## What the task requires
Find the line with "(228, 189) = (252, 323): green" in the entries below, then reproduce it and every line after it down to and including the line with "(557, 87) = (565, 196): black", exactly.

## Supplied information
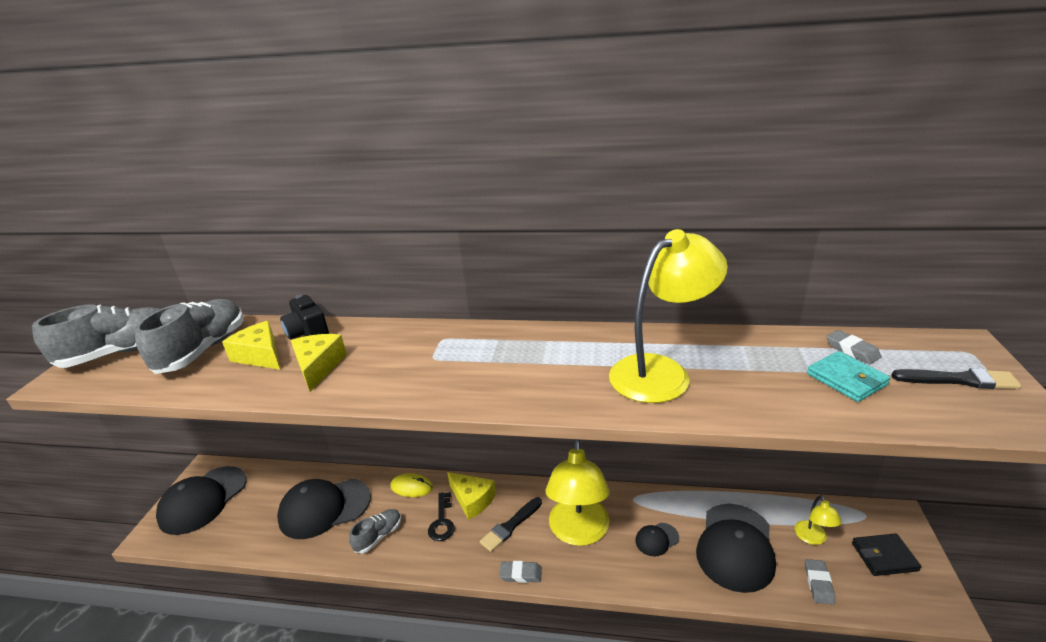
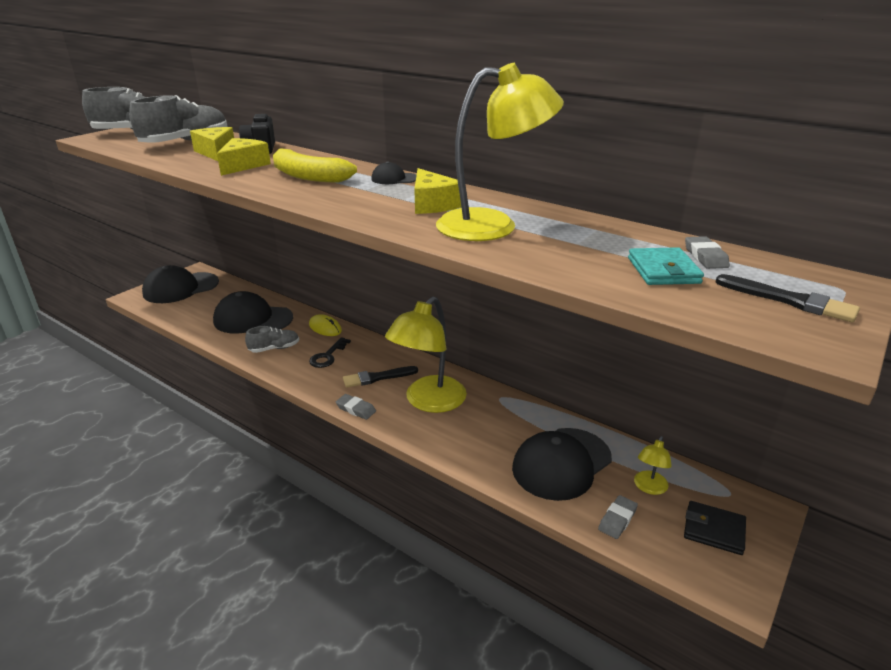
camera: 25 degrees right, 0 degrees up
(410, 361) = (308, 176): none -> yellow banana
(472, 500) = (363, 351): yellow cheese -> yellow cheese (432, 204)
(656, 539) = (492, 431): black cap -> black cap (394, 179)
* * *
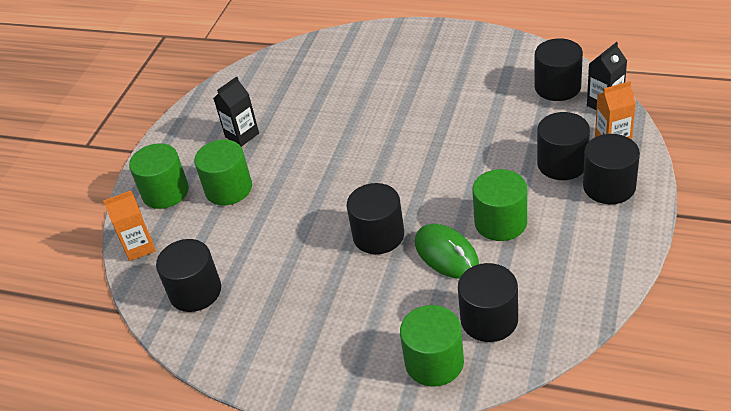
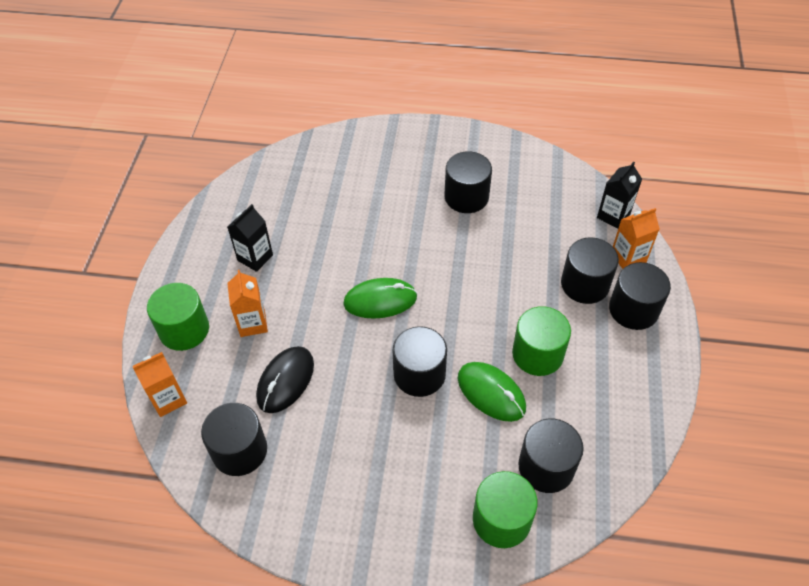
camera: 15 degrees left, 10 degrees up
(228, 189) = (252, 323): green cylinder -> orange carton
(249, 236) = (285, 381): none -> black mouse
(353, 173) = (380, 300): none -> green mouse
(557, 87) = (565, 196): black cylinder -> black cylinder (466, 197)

## Response to the exercise
(228, 189) = (252, 323): green cylinder -> orange carton
(249, 236) = (285, 381): none -> black mouse
(353, 173) = (380, 300): none -> green mouse
(557, 87) = (565, 196): black cylinder -> black cylinder (466, 197)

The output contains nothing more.